### WORK INSTRUCTION
Once you find the line with "C5: 330nF (-9V, VB) -> 330nF (-9V, DGND)" in the entries below, return exactly every line from it through the line with "U1 pin VIN: +15V -> VE".

Change listing data
○ ○ ○

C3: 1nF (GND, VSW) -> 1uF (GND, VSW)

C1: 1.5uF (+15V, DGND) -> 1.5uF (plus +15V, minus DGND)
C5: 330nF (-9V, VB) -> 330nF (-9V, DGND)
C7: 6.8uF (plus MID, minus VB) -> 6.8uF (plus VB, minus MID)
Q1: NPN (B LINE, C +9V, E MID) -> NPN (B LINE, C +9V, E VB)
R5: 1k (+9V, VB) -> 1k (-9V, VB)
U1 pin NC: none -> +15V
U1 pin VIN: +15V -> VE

○ ○ ○

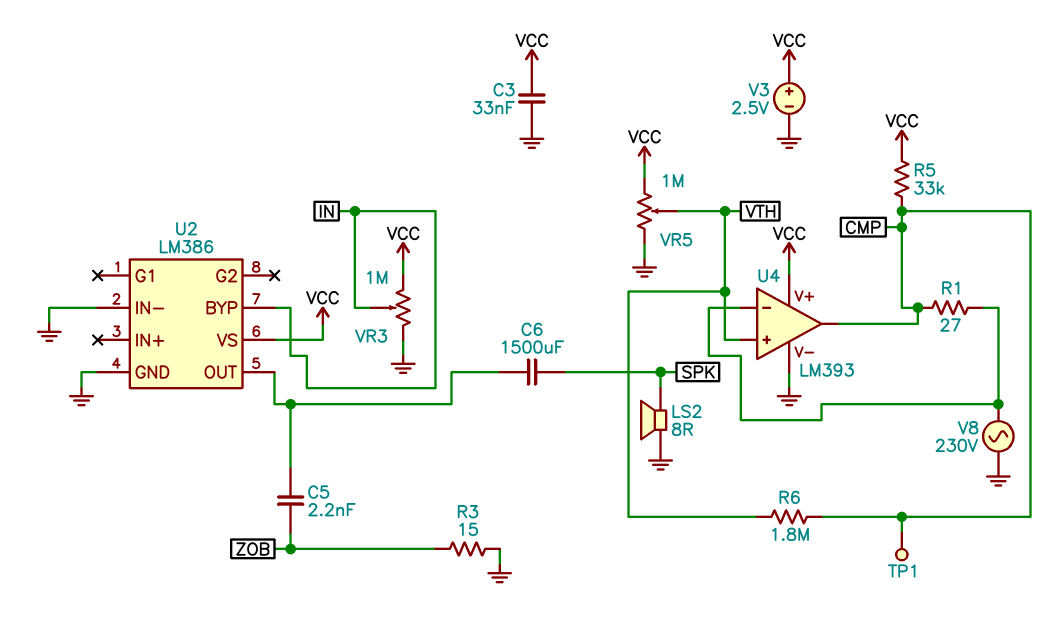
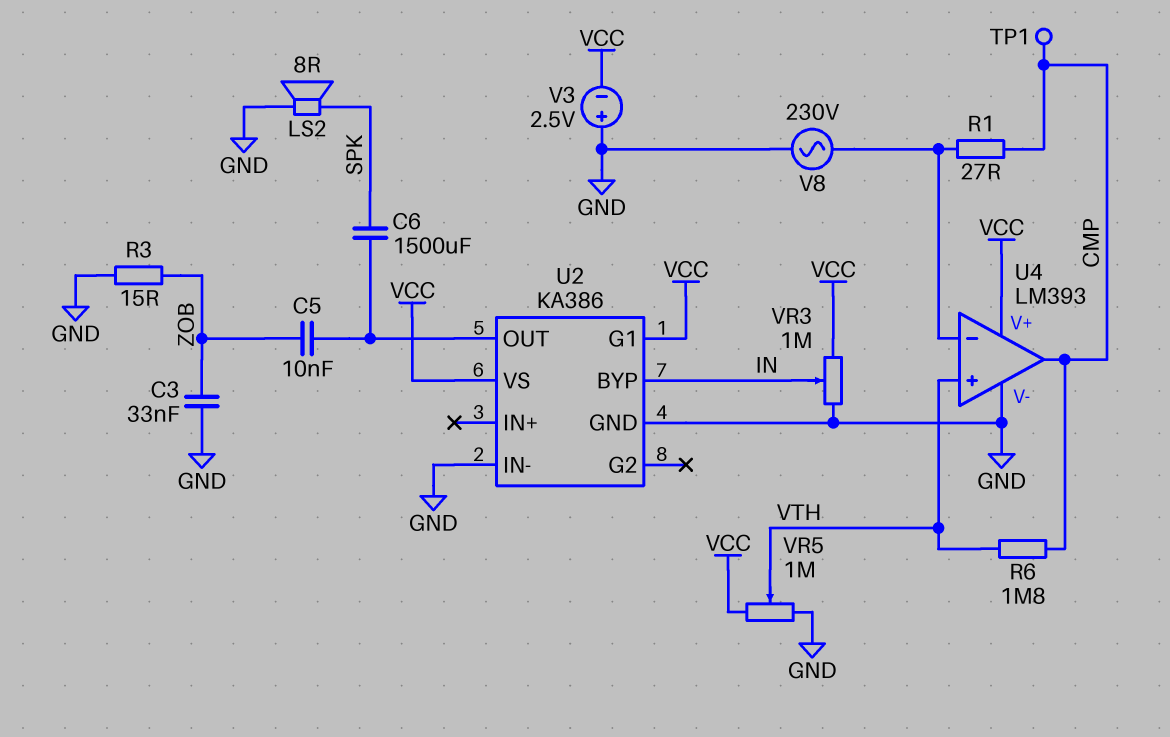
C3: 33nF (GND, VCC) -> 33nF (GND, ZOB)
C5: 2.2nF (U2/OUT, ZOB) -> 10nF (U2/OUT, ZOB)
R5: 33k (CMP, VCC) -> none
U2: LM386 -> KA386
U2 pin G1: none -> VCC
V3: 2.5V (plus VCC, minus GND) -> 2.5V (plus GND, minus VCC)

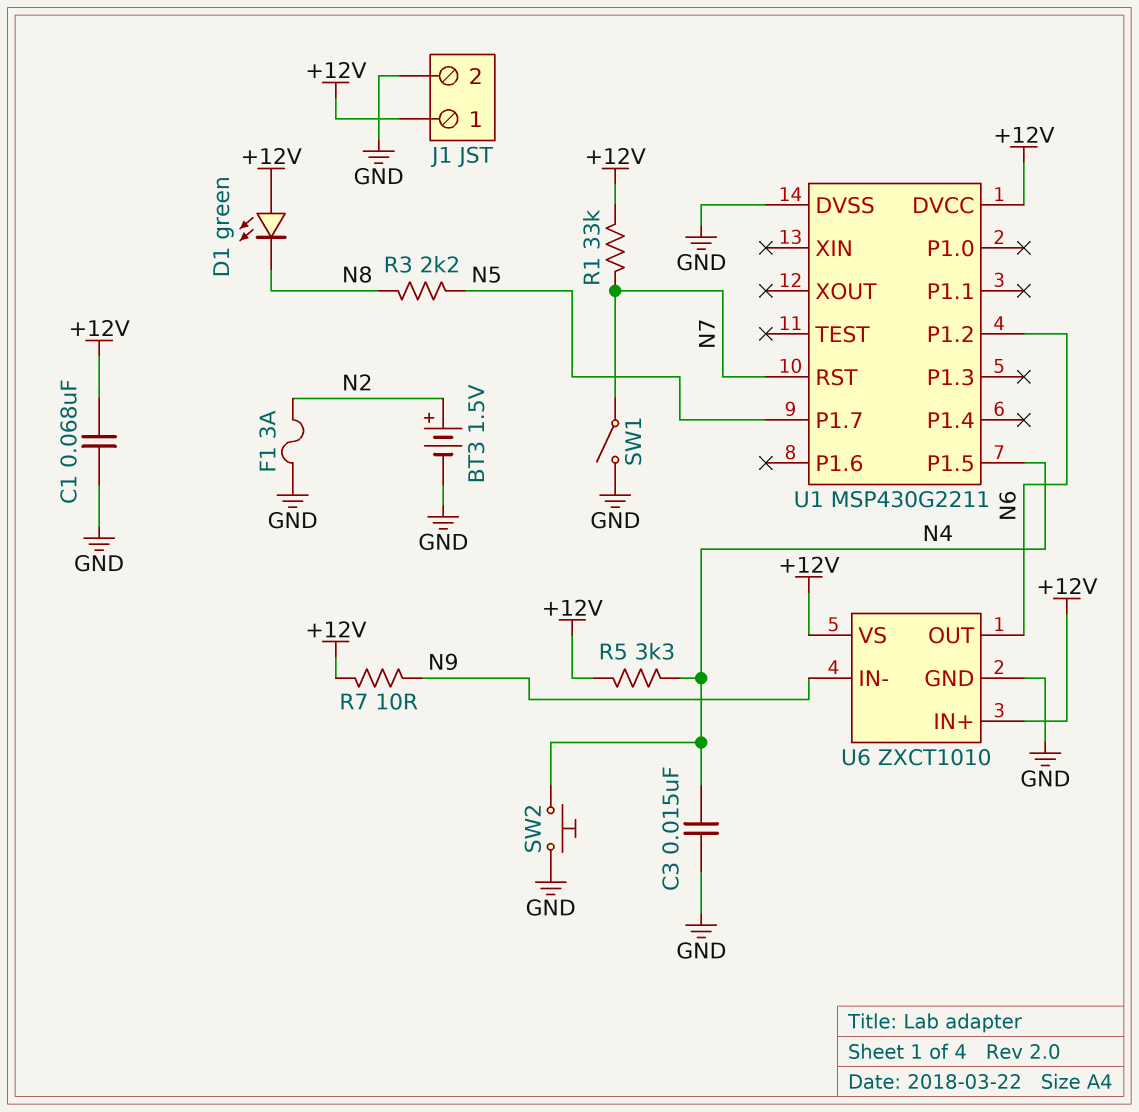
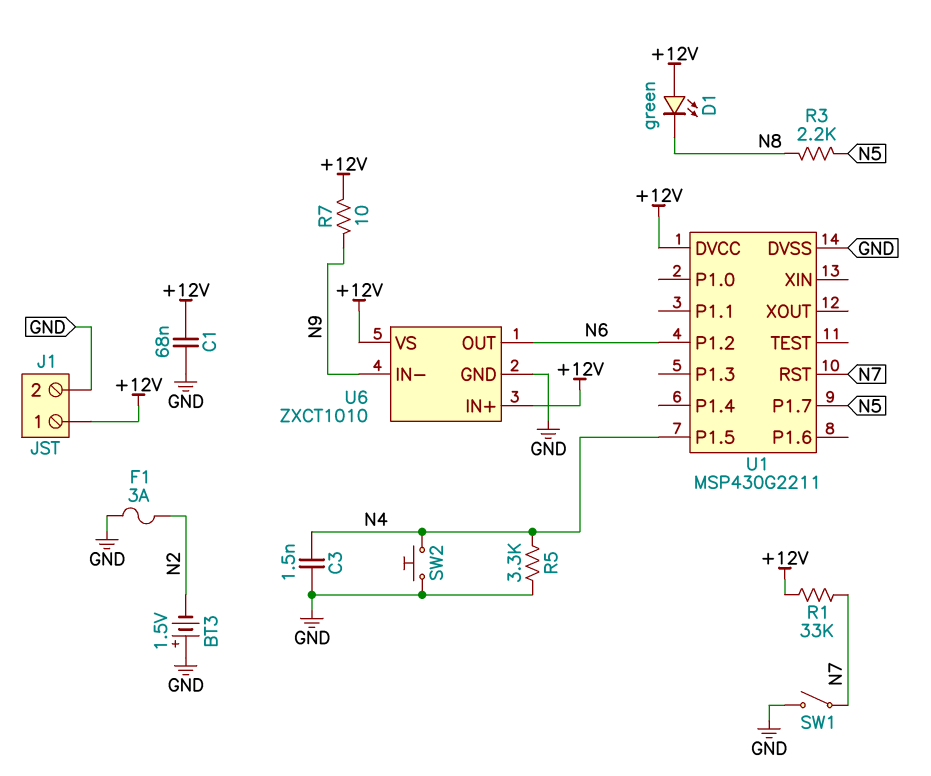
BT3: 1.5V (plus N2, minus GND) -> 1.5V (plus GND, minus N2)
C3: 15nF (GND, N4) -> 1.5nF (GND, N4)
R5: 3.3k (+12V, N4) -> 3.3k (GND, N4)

○ ○ ○

### RESPONSE TO THE TASK
C5: 330nF (-9V, VB) -> 330nF (-9V, DGND)
C7: 6.8uF (plus MID, minus VB) -> 6.8uF (plus VB, minus MID)
Q1: NPN (B LINE, C +9V, E MID) -> NPN (B LINE, C +9V, E VB)
R5: 1k (+9V, VB) -> 1k (-9V, VB)
U1 pin NC: none -> +15V
U1 pin VIN: +15V -> VE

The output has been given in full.